Version comparison data:
═══

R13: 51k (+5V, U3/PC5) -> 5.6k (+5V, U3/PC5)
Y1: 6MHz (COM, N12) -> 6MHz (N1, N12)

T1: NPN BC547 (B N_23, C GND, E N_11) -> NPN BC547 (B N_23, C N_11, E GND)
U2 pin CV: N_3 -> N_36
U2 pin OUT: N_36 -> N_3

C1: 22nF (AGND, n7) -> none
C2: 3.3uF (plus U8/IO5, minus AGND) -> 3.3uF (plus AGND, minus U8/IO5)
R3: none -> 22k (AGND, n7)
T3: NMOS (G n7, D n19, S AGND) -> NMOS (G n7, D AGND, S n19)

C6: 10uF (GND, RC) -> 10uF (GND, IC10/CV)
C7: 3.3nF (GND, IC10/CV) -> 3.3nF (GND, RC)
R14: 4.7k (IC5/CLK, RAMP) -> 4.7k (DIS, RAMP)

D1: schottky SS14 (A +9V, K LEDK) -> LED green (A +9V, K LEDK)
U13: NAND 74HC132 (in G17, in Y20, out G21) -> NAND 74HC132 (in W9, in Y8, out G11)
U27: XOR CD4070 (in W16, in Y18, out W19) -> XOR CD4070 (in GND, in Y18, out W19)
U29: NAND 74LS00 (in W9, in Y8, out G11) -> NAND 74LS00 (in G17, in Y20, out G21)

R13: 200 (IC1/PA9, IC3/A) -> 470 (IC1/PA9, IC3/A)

═══

# Exercise objective:
Reproduce the records above exactly, from the first line through the line containing "C2: 3.3uF (plus", and output nothing else.

# Task result:
R13: 51k (+5V, U3/PC5) -> 5.6k (+5V, U3/PC5)
Y1: 6MHz (COM, N12) -> 6MHz (N1, N12)

T1: NPN BC547 (B N_23, C GND, E N_11) -> NPN BC547 (B N_23, C N_11, E GND)
U2 pin CV: N_3 -> N_36
U2 pin OUT: N_36 -> N_3

C1: 22nF (AGND, n7) -> none
C2: 3.3uF (plus U8/IO5, minus AGND) -> 3.3uF (plus AGND, minus U8/IO5)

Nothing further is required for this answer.